**Provided entries**:
* * * * * * * * *
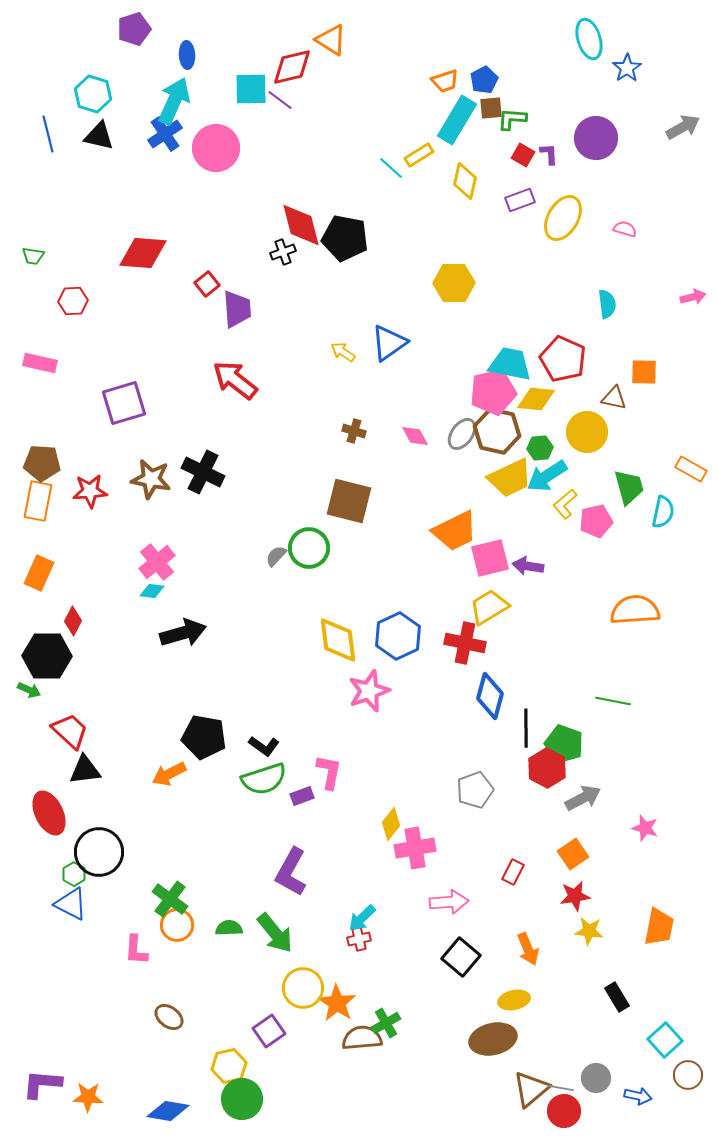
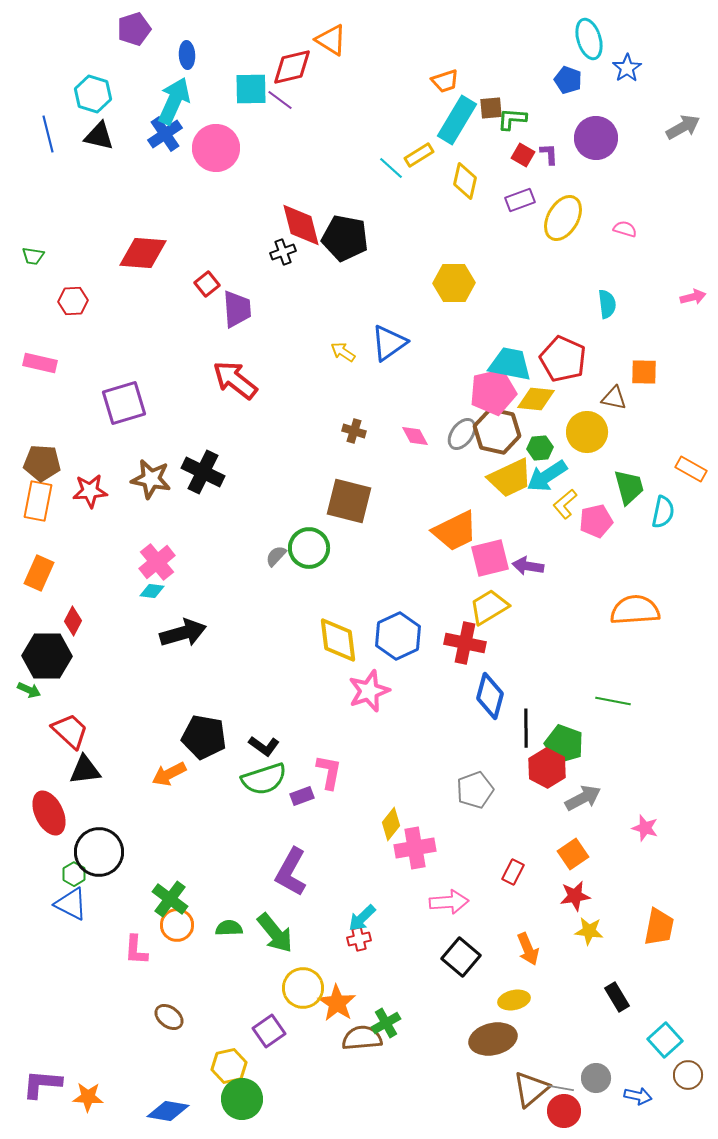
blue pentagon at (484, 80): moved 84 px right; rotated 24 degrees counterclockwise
* * * * * * * * *
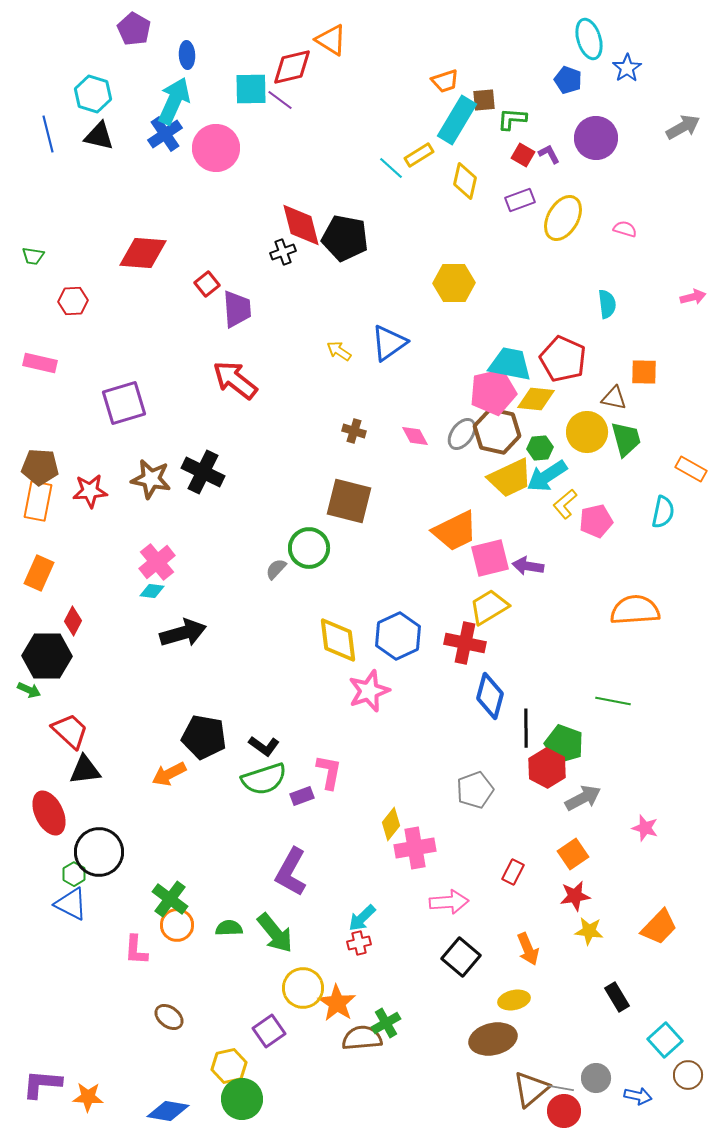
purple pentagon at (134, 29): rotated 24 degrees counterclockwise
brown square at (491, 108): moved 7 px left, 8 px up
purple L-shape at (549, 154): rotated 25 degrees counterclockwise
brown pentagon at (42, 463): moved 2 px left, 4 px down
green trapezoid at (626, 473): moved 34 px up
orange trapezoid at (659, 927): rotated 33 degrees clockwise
* * * * * * * * *
**Problem description**: Write out again, word for word, the items beginning with the line containing "purple pentagon at" and ending with the line containing "orange trapezoid at", both of those lines included.

**Correct answer**:
purple pentagon at (134, 29): rotated 24 degrees counterclockwise
brown square at (491, 108): moved 7 px left, 8 px up
purple L-shape at (549, 154): rotated 25 degrees counterclockwise
brown pentagon at (42, 463): moved 2 px left, 4 px down
green trapezoid at (626, 473): moved 34 px up
orange trapezoid at (659, 927): rotated 33 degrees clockwise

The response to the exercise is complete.